The word "yellow" marks the lines to find; copy every such line from the data below.

(Data shown begins)

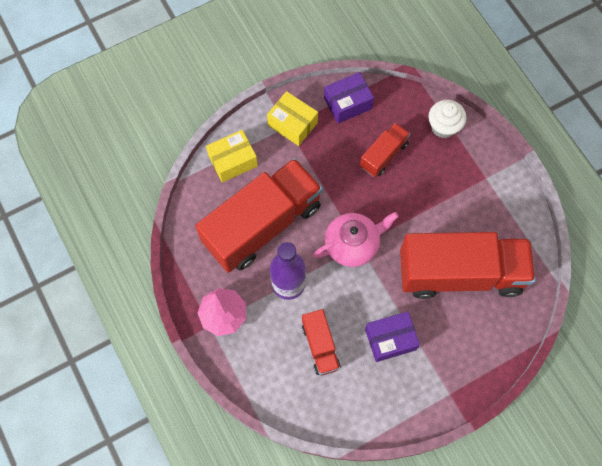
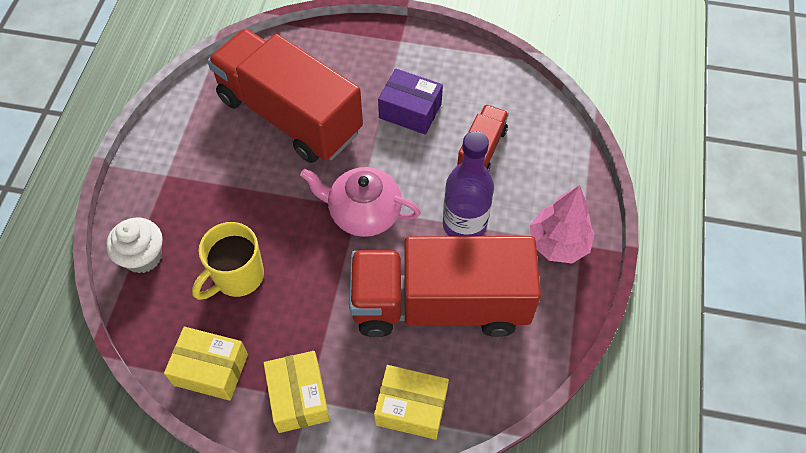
camera: 140 degrees left, 10 degrees down
(348, 103) = (211, 369): purple box -> yellow box
(384, 155) = (237, 277): red truck -> yellow mug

(Data shown ends)

Answer to the problem »
(348, 103) = (211, 369): purple box -> yellow box
(384, 155) = (237, 277): red truck -> yellow mug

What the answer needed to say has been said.